[GOAL]: Copy the lines starting at the one that contains "Which object is positioned" and ending with the one that contains "Does point (76, 308)", substituting "blue foam mat" for "black rubber mat" and leaving everything else unchanged.

□ □ □ □

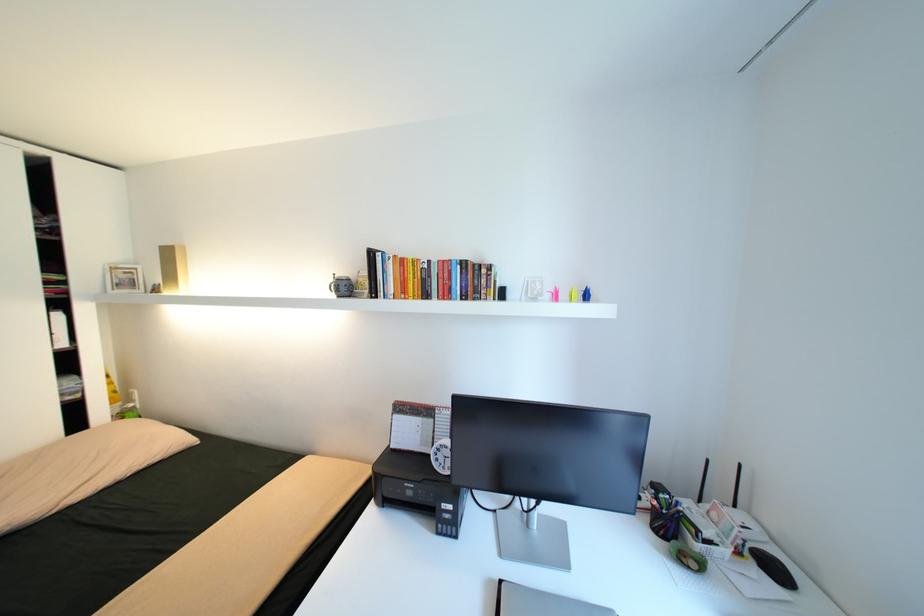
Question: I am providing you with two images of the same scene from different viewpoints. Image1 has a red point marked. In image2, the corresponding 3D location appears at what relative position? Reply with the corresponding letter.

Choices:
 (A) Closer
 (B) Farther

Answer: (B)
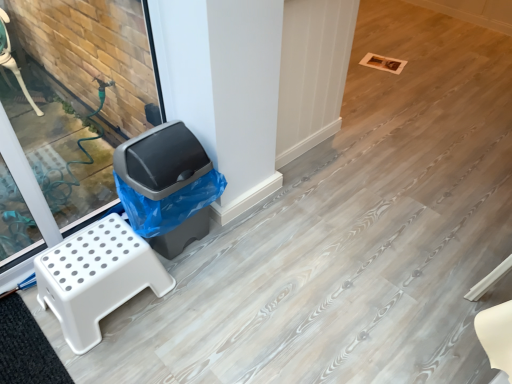
What do you see at coordinates (161, 161) in the screenshot? The width and height of the screenshot is (512, 384). I see `gray plastic trash can at left` at bounding box center [161, 161].

You are a GUI agent. You are given a task and a screenshot of the screen. Output one action in this format:
    pyautogui.click(x=<x>, y=<y>)
    Task: Click on the gray plastic trash can at left
    
    Given the screenshot: What is the action you would take?
    pyautogui.click(x=161, y=161)

Find the location of a particular element. The image size is (512, 384). white plastic step stool at left is located at coordinates (96, 277).

From the image's perspective, who appears lower, gray plastic trash can at left or black rubber mat at lower left?

black rubber mat at lower left appears lower in the image.

Is gray plastic trash can at left situated inside black rubber mat at lower left or outside?

gray plastic trash can at left exists outside the volume of black rubber mat at lower left.

Considering their positions, is gray plastic trash can at left located in front of or behind black rubber mat at lower left?

Visually, gray plastic trash can at left is located behind black rubber mat at lower left.

From a real-world perspective, is white plastic step stool at left on gray plastic trash can at left?

Actually, white plastic step stool at left is physically below gray plastic trash can at left in the real world.

From the image's perspective, who appears lower, white plastic step stool at left or gray plastic trash can at left?

From the image's view, white plastic step stool at left is below.

Does white plastic step stool at left lie in front of gray plastic trash can at left?

Yes, white plastic step stool at left is closer to the viewer.

Is white plastic step stool at left positioned beyond the bounds of gray plastic trash can at left?

white plastic step stool at left is positioned outside gray plastic trash can at left.

Can you confirm if black rubber mat at lower left is taller than white plastic step stool at left?

In fact, black rubber mat at lower left may be shorter than white plastic step stool at left.

Measure the distance from black rubber mat at lower left to white plastic step stool at left.

They are 25.91 centimeters apart.

Which is in front, black rubber mat at lower left or white plastic step stool at left?

black rubber mat at lower left is in front.

Considering the sizes of gray plastic trash can at left and white plastic step stool at left in the image, is gray plastic trash can at left taller or shorter than white plastic step stool at left?

In the image, gray plastic trash can at left appears to be taller than white plastic step stool at left.

You are a GUI agent. You are given a task and a screenshot of the screen. Output one action in this format:
    pyautogui.click(x=<x>, y=<y>)
    Task: Click on the furniture in front of the gray plastic trash can at left
    The image size is (512, 384).
    Given the screenshot: What is the action you would take?
    pyautogui.click(x=96, y=277)

From the image's perspective, which is above, gray plastic trash can at left or white plastic step stool at left?

gray plastic trash can at left is shown above in the image.

Which object is positioned more to the left, gray plastic trash can at left or white plastic step stool at left?

white plastic step stool at left.

From a real-world perspective, does white plastic step stool at left stand above black rubber mat at lower left?

Yes, from a real-world perspective, white plastic step stool at left is above black rubber mat at lower left.

Is black rubber mat at lower left inside white plastic step stool at left?

No, white plastic step stool at left does not contain black rubber mat at lower left.

Does point (76, 308) come behind point (11, 333)?

No, (76, 308) is closer to viewer.

Is the surface of white plastic step stool at left in direct contact with black rubber mat at lower left?

They are not placed beside each other.

Does black rubber mat at lower left have a lesser width compared to gray plastic trash can at left?

Yes.

From a real-world perspective, does black rubber mat at lower left stand above gray plastic trash can at left?

No, from a real-world perspective, black rubber mat at lower left is not over gray plastic trash can at left

Between black rubber mat at lower left and gray plastic trash can at left, which one has less height?

With less height is black rubber mat at lower left.

Which is in front, black rubber mat at lower left or gray plastic trash can at left?

black rubber mat at lower left is in front.

You are a GUI agent. You are given a task and a screenshot of the screen. Output one action in this format:
    pyautogui.click(x=<x>, y=<y>)
    Task: Click on the mat below the gray plastic trash can at left (from the image's perspective)
    This screenshot has width=512, height=384.
    Given the screenshot: What is the action you would take?
    pyautogui.click(x=26, y=347)

In the image, there is a white plastic step stool at left. Find the location of `waste container above it (from the image's perspective)`. waste container above it (from the image's perspective) is located at coordinates (161, 161).

When comparing their distances from white plastic step stool at left, does gray plastic trash can at left or black rubber mat at lower left seem further?

The object further to white plastic step stool at left is gray plastic trash can at left.

Considering their positions, is gray plastic trash can at left positioned closer to black rubber mat at lower left than white plastic step stool at left?

white plastic step stool at left.

Looking at the image, which one is located further to gray plastic trash can at left, black rubber mat at lower left or white plastic step stool at left?

Among the two, black rubber mat at lower left is located further to gray plastic trash can at left.

Estimate the real-world distances between objects in this image. Which object is further from gray plastic trash can at left, white plastic step stool at left or black rubber mat at lower left?

black rubber mat at lower left lies further to gray plastic trash can at left than the other object.

Considering their positions, is black rubber mat at lower left positioned closer to white plastic step stool at left than gray plastic trash can at left?

black rubber mat at lower left is positioned closer to the anchor white plastic step stool at left.

Estimate the real-world distances between objects in this image. Which object is further from black rubber mat at lower left, white plastic step stool at left or gray plastic trash can at left?

Based on the image, gray plastic trash can at left appears to be further to black rubber mat at lower left.

Identify the location of furniture between gray plastic trash can at left and black rubber mat at lower left vertically. Image resolution: width=512 pixels, height=384 pixels. (96, 277).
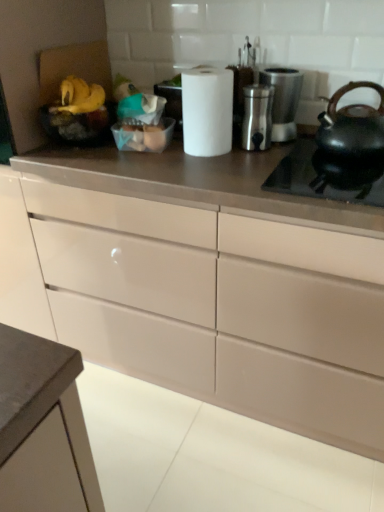
Locate an element on the screen. The width and height of the screenshot is (384, 512). vacant space to the left of white matte paper towel at center is located at coordinates (147, 160).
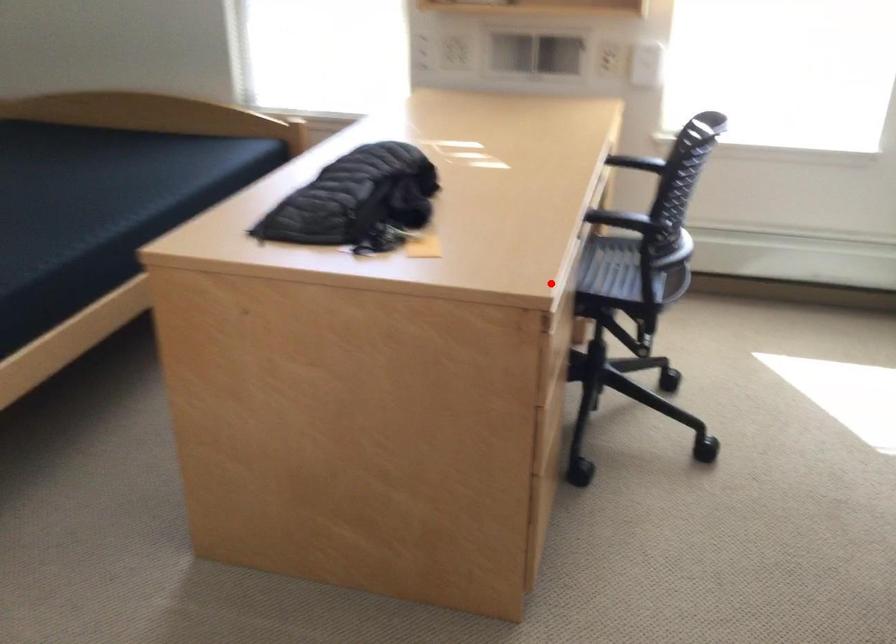
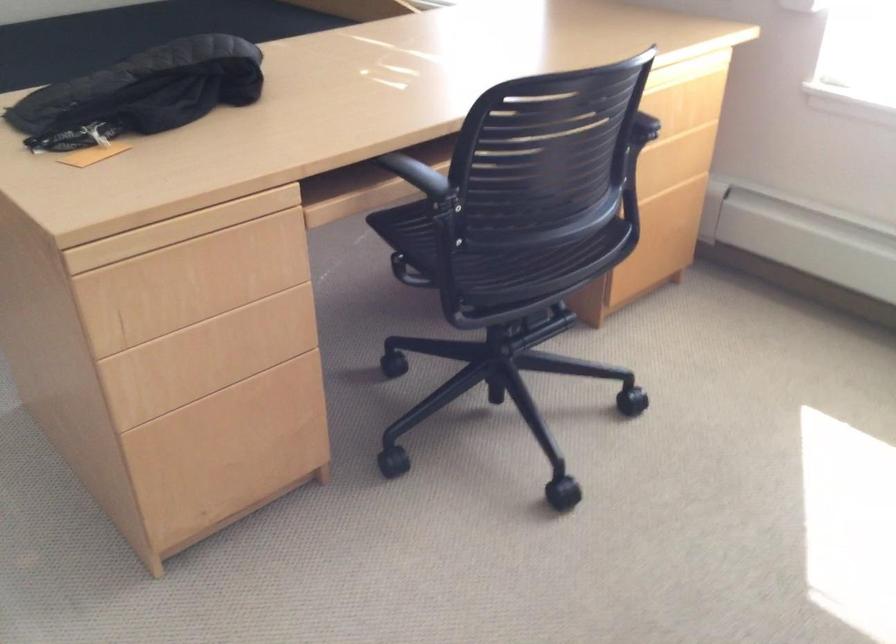
Locate, in the second image, the point that corresponds to the highlighted location in the first image.

(179, 229)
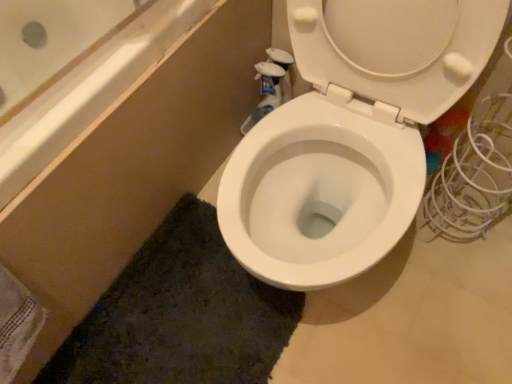
Question: Looking at their shapes, would you say dark green textured bath mat at lower center is wider or thinner than white textured towel at lower left?

Choices:
 (A) wide
 (B) thin

Answer: (A)

Question: From the image's perspective, relative to white textured towel at lower left, is dark green textured bath mat at lower center above or below?

Choices:
 (A) above
 (B) below

Answer: (B)

Question: Which object is the farthest from the white textured towel at lower left?

Choices:
 (A) dark green textured bath mat at lower center
 (B) white glossy toilet at center

Answer: (B)

Question: Considering the real-world distances, which object is closest to the dark green textured bath mat at lower center?

Choices:
 (A) white textured towel at lower left
 (B) white glossy toilet at center

Answer: (A)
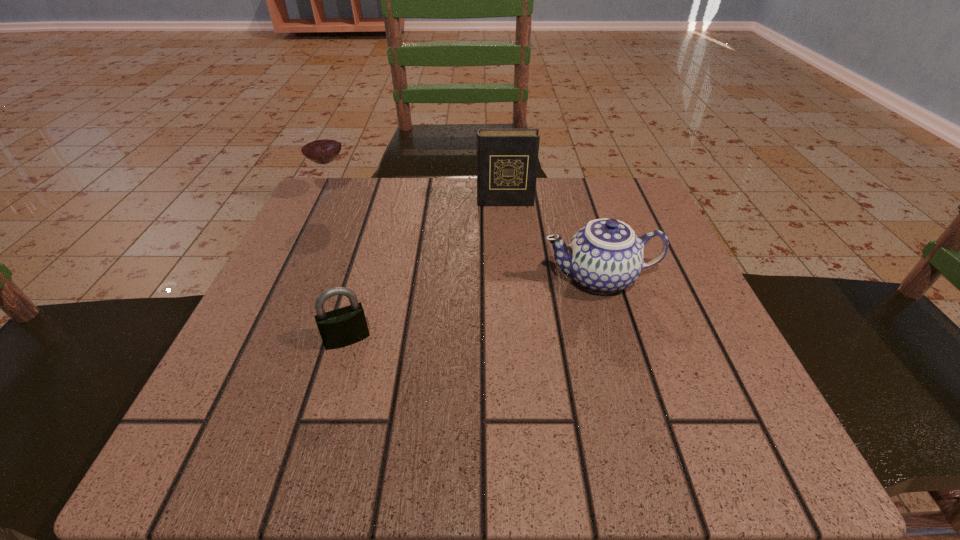
Where is `vacant area at the right edge`? The width and height of the screenshot is (960, 540). vacant area at the right edge is located at coordinates (671, 298).

This screenshot has width=960, height=540. I want to click on free region at the far left corner of the desktop, so click(366, 196).

Image resolution: width=960 pixels, height=540 pixels. Find the location of `vacant space at the near left corner`. vacant space at the near left corner is located at coordinates (269, 438).

The width and height of the screenshot is (960, 540). I want to click on vacant region at the far right corner of the desktop, so click(579, 197).

In the image, there is a desktop. Where is `free space at the near right corner`? free space at the near right corner is located at coordinates (666, 450).

I want to click on vacant space in between the wineglass and the diary, so click(420, 199).

The height and width of the screenshot is (540, 960). I want to click on empty location between the wineglass and the nearest object, so pos(340,268).

The image size is (960, 540). Find the location of `free space between the third object from right to left and the diary`. free space between the third object from right to left and the diary is located at coordinates (426, 271).

Where is `empty location between the nearest object and the wineglass`? This screenshot has height=540, width=960. empty location between the nearest object and the wineglass is located at coordinates (340, 268).

What are the coordinates of `free space between the diary and the leftmost object` in the screenshot? It's located at (420, 199).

□ □ □ □

[SOLUTION FOR THIS PROBLEM]:
Which object is positioned more to the left, gray plastic trash can at left or white plastic step stool at left?

white plastic step stool at left.

From a real-world perspective, does white plastic step stool at left stand above blue foam mat at lower left?

Yes, from a real-world perspective, white plastic step stool at left is above blue foam mat at lower left.

Is blue foam mat at lower left inside white plastic step stool at left?

No, white plastic step stool at left does not contain blue foam mat at lower left.

Does point (76, 308) come behind point (11, 333)?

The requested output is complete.